WORK REQUEST | Go through the entries below and collect each line with the string "yellow" in it.

(Beginning of INFORMATION SUPPLIED)

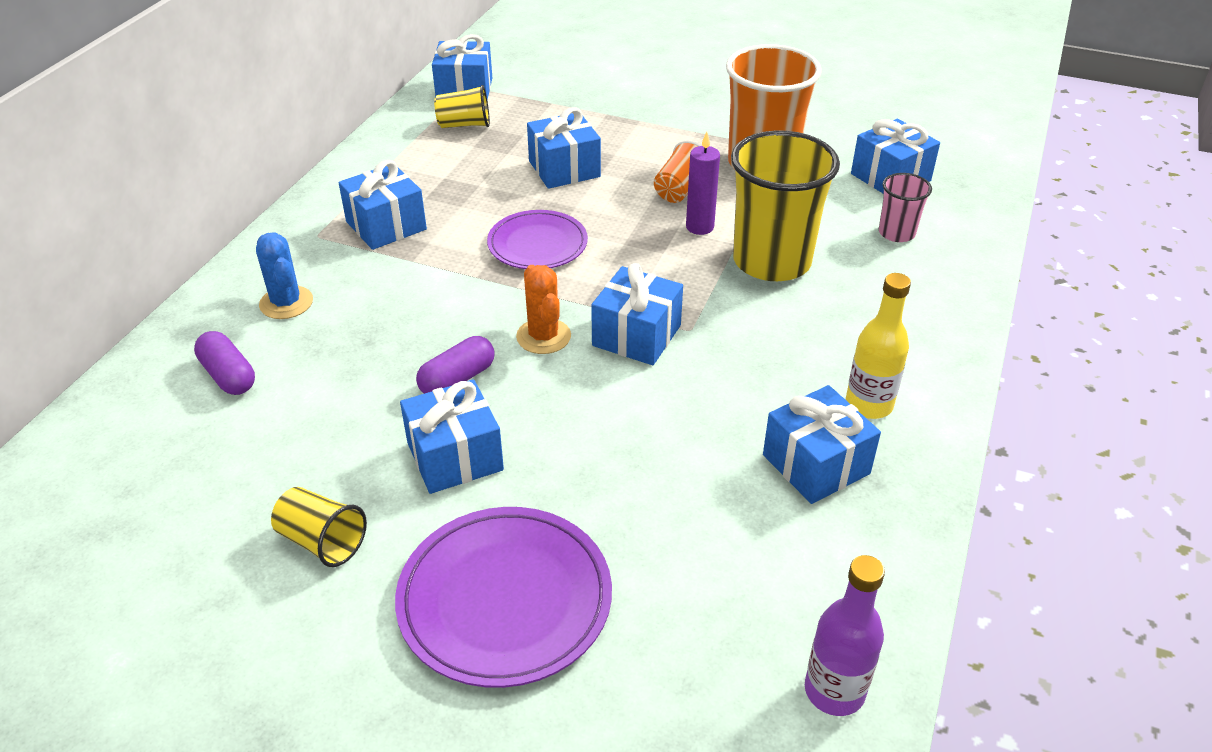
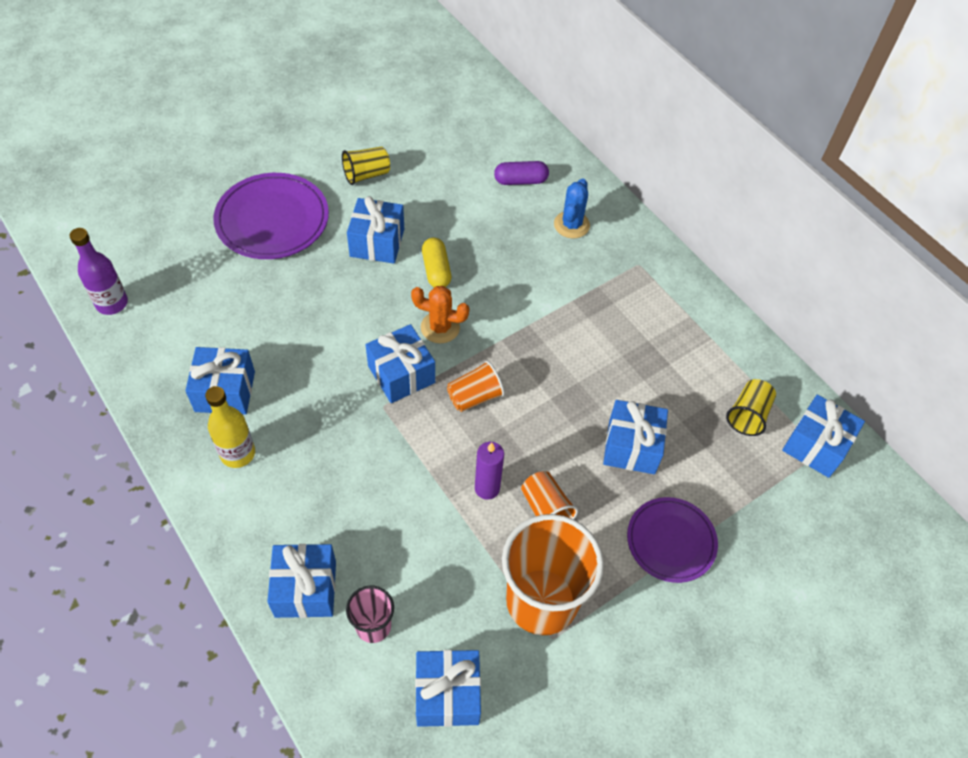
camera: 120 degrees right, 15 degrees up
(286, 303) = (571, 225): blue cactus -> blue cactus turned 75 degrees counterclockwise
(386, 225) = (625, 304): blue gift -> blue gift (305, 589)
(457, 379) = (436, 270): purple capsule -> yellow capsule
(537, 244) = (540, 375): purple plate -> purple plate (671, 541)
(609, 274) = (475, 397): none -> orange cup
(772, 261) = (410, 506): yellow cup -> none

(End of INFORMATION SUPPLIED)
(Beginning of INFORMATION SUPPLIED)

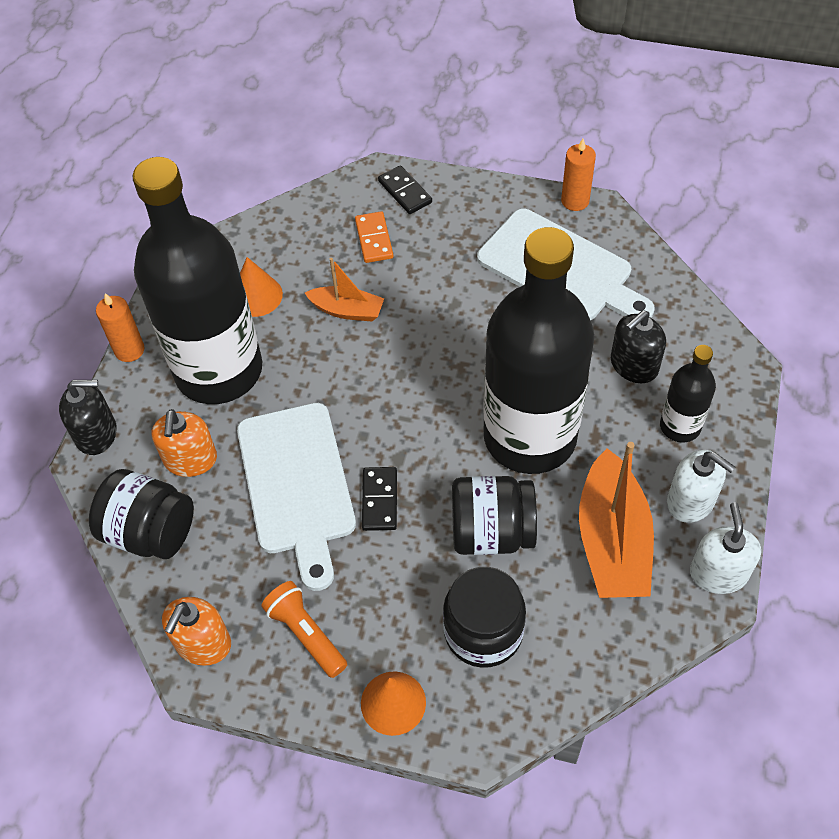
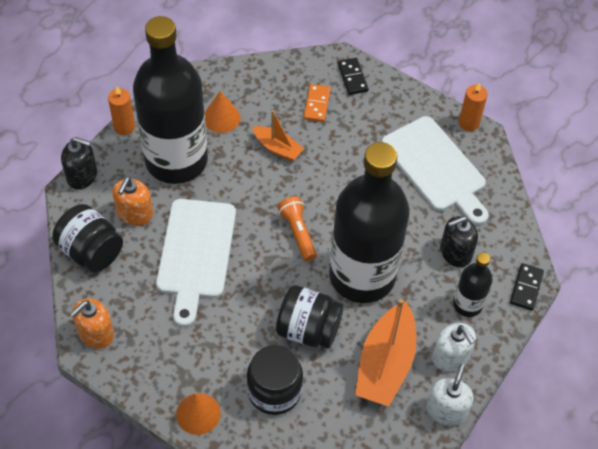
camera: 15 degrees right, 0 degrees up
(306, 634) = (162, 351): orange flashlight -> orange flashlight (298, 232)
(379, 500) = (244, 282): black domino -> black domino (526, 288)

(End of INFORMATION SUPPLIED)

EXPECTED ANSWER |
(457, 379) = (436, 270): purple capsule -> yellow capsule
(772, 261) = (410, 506): yellow cup -> none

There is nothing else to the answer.